(AVAILABLE RECORDS)

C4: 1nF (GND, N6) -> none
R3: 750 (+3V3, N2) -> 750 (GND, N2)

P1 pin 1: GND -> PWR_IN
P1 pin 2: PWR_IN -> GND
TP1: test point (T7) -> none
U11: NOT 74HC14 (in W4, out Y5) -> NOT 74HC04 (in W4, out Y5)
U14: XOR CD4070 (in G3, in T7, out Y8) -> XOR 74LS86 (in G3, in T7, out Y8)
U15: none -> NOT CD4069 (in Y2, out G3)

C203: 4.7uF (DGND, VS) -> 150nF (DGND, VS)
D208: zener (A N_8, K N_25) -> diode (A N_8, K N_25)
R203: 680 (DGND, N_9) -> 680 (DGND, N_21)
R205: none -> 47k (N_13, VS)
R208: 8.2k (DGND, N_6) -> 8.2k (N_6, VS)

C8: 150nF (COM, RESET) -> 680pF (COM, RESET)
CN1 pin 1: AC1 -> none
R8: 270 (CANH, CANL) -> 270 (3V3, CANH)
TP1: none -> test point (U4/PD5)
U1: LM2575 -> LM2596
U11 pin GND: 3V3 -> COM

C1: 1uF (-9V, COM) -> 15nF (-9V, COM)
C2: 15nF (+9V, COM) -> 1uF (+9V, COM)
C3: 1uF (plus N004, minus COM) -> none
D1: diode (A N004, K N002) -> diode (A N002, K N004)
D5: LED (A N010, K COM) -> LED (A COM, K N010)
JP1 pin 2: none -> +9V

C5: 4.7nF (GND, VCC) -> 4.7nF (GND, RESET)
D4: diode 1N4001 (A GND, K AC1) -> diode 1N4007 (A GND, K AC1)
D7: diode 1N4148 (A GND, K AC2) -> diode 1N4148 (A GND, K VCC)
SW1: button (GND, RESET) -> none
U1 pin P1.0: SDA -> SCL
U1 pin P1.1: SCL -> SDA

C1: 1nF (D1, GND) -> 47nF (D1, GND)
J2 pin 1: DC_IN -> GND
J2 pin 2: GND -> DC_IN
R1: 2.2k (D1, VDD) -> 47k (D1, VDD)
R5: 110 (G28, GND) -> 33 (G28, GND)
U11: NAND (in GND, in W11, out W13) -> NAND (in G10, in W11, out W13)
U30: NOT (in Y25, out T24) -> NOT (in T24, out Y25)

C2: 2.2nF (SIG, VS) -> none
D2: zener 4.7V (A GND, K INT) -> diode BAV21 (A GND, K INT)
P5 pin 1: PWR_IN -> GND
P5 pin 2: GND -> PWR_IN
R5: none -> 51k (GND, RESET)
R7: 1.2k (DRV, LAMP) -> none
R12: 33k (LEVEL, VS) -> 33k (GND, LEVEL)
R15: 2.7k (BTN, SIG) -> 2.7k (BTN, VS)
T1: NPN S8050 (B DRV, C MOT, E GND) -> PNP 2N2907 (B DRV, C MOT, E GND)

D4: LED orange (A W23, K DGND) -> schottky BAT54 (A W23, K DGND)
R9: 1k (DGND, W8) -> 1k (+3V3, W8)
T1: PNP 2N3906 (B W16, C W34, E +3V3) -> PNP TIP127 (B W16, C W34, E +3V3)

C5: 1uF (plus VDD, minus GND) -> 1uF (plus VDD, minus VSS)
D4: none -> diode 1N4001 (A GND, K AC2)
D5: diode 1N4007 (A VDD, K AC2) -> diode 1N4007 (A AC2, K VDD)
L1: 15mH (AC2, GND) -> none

(End AVAILABLE RECORDS)

> _EXERCISE OBJECTIVE_
Print the records above once again, exactly as written.

> _RESULT_
C4: 1nF (GND, N6) -> none
R3: 750 (+3V3, N2) -> 750 (GND, N2)

P1 pin 1: GND -> PWR_IN
P1 pin 2: PWR_IN -> GND
TP1: test point (T7) -> none
U11: NOT 74HC14 (in W4, out Y5) -> NOT 74HC04 (in W4, out Y5)
U14: XOR CD4070 (in G3, in T7, out Y8) -> XOR 74LS86 (in G3, in T7, out Y8)
U15: none -> NOT CD4069 (in Y2, out G3)

C203: 4.7uF (DGND, VS) -> 150nF (DGND, VS)
D208: zener (A N_8, K N_25) -> diode (A N_8, K N_25)
R203: 680 (DGND, N_9) -> 680 (DGND, N_21)
R205: none -> 47k (N_13, VS)
R208: 8.2k (DGND, N_6) -> 8.2k (N_6, VS)

C8: 150nF (COM, RESET) -> 680pF (COM, RESET)
CN1 pin 1: AC1 -> none
R8: 270 (CANH, CANL) -> 270 (3V3, CANH)
TP1: none -> test point (U4/PD5)
U1: LM2575 -> LM2596
U11 pin GND: 3V3 -> COM

C1: 1uF (-9V, COM) -> 15nF (-9V, COM)
C2: 15nF (+9V, COM) -> 1uF (+9V, COM)
C3: 1uF (plus N004, minus COM) -> none
D1: diode (A N004, K N002) -> diode (A N002, K N004)
D5: LED (A N010, K COM) -> LED (A COM, K N010)
JP1 pin 2: none -> +9V

C5: 4.7nF (GND, VCC) -> 4.7nF (GND, RESET)
D4: diode 1N4001 (A GND, K AC1) -> diode 1N4007 (A GND, K AC1)
D7: diode 1N4148 (A GND, K AC2) -> diode 1N4148 (A GND, K VCC)
SW1: button (GND, RESET) -> none
U1 pin P1.0: SDA -> SCL
U1 pin P1.1: SCL -> SDA

C1: 1nF (D1, GND) -> 47nF (D1, GND)
J2 pin 1: DC_IN -> GND
J2 pin 2: GND -> DC_IN
R1: 2.2k (D1, VDD) -> 47k (D1, VDD)
R5: 110 (G28, GND) -> 33 (G28, GND)
U11: NAND (in GND, in W11, out W13) -> NAND (in G10, in W11, out W13)
U30: NOT (in Y25, out T24) -> NOT (in T24, out Y25)

C2: 2.2nF (SIG, VS) -> none
D2: zener 4.7V (A GND, K INT) -> diode BAV21 (A GND, K INT)
P5 pin 1: PWR_IN -> GND
P5 pin 2: GND -> PWR_IN
R5: none -> 51k (GND, RESET)
R7: 1.2k (DRV, LAMP) -> none
R12: 33k (LEVEL, VS) -> 33k (GND, LEVEL)
R15: 2.7k (BTN, SIG) -> 2.7k (BTN, VS)
T1: NPN S8050 (B DRV, C MOT, E GND) -> PNP 2N2907 (B DRV, C MOT, E GND)

D4: LED orange (A W23, K DGND) -> schottky BAT54 (A W23, K DGND)
R9: 1k (DGND, W8) -> 1k (+3V3, W8)
T1: PNP 2N3906 (B W16, C W34, E +3V3) -> PNP TIP127 (B W16, C W34, E +3V3)

C5: 1uF (plus VDD, minus GND) -> 1uF (plus VDD, minus VSS)
D4: none -> diode 1N4001 (A GND, K AC2)
D5: diode 1N4007 (A VDD, K AC2) -> diode 1N4007 (A AC2, K VDD)
L1: 15mH (AC2, GND) -> none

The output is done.